#### TASK DESCRIPTION:
Set down, exactly and only, everything from the line containing "red semicircle: (36, 112) -> (95, 76), moved" down to the line containing "gray circle: (153, 410) -> (97, 383), moved" in the data below; the pictures are not part of the copy.

#### DATA FOR THIS TASK:
::::::
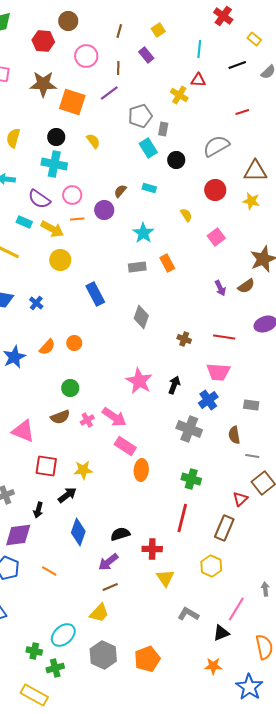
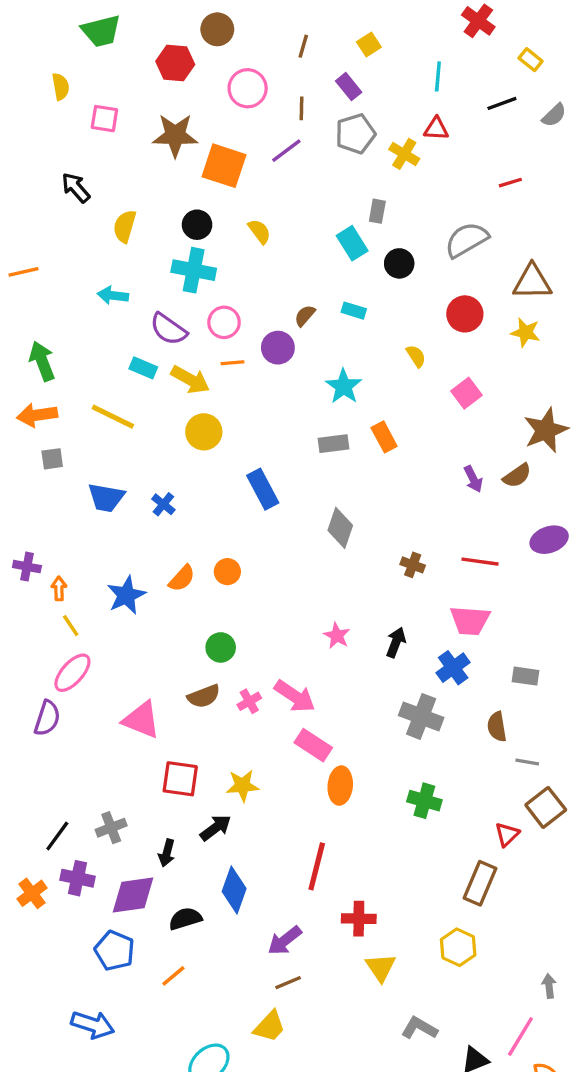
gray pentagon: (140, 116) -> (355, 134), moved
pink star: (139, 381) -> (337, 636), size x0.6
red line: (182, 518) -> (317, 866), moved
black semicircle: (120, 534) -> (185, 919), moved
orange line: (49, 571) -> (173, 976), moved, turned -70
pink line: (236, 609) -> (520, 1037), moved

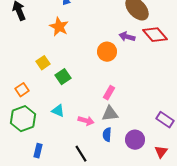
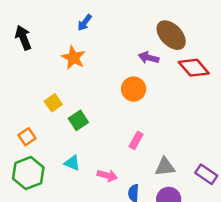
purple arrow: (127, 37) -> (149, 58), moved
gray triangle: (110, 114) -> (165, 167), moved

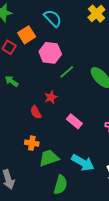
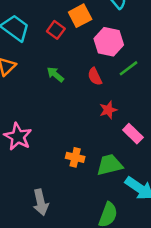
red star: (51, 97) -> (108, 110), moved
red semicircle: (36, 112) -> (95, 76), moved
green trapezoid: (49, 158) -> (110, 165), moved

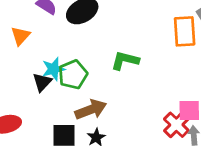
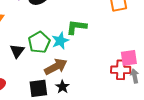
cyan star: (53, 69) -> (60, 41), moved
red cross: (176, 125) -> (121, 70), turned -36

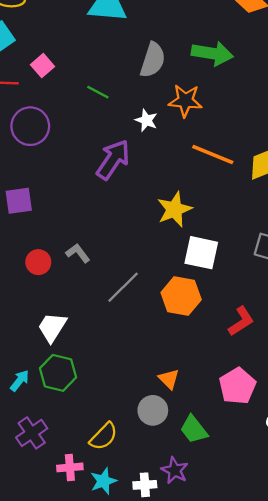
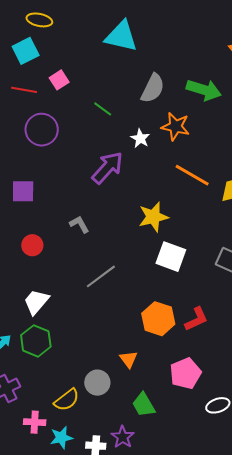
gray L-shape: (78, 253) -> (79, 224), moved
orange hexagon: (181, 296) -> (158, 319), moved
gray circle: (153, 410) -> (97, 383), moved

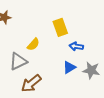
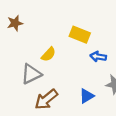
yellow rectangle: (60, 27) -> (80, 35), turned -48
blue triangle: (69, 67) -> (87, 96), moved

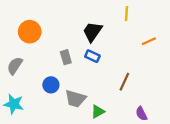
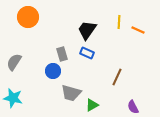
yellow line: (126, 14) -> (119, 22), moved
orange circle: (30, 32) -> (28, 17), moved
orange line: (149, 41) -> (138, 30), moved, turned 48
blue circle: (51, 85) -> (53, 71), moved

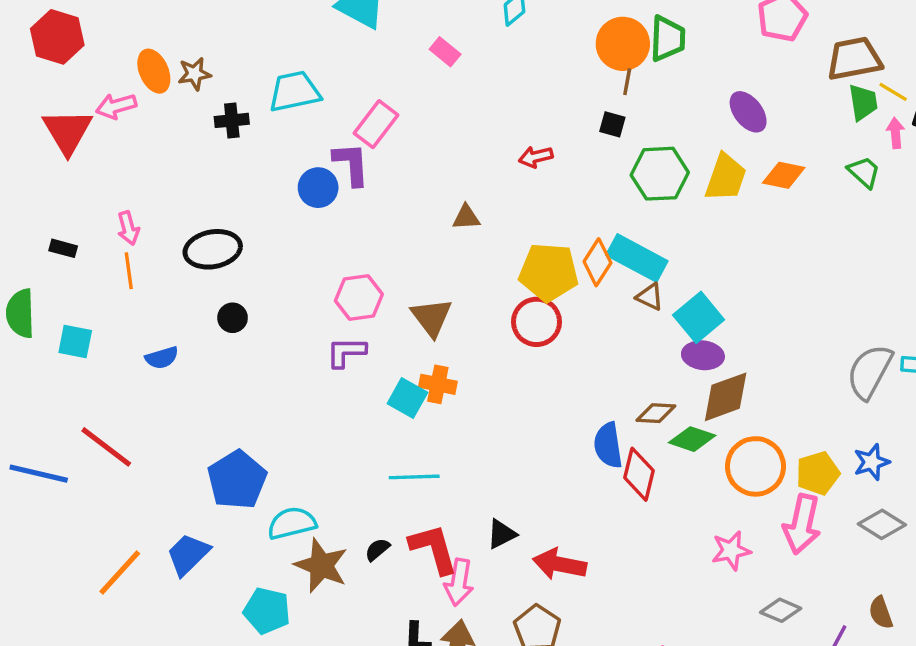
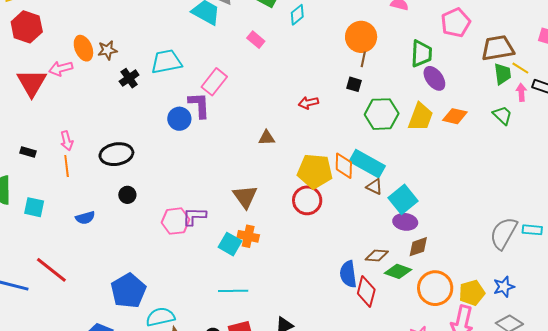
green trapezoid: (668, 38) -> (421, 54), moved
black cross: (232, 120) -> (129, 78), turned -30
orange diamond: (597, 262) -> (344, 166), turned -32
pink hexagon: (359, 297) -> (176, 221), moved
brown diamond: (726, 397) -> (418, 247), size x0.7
::::::
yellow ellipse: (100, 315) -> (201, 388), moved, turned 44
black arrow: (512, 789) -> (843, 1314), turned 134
::::::
#### TASK RESULT:
red semicircle: (36, 112) -> (95, 76), moved
green trapezoid: (49, 158) -> (110, 165), moved

cyan star: (53, 69) -> (60, 41), moved
red cross: (176, 125) -> (121, 70), turned -36

gray L-shape: (78, 253) -> (79, 224), moved
orange hexagon: (181, 296) -> (158, 319), moved
gray circle: (153, 410) -> (97, 383), moved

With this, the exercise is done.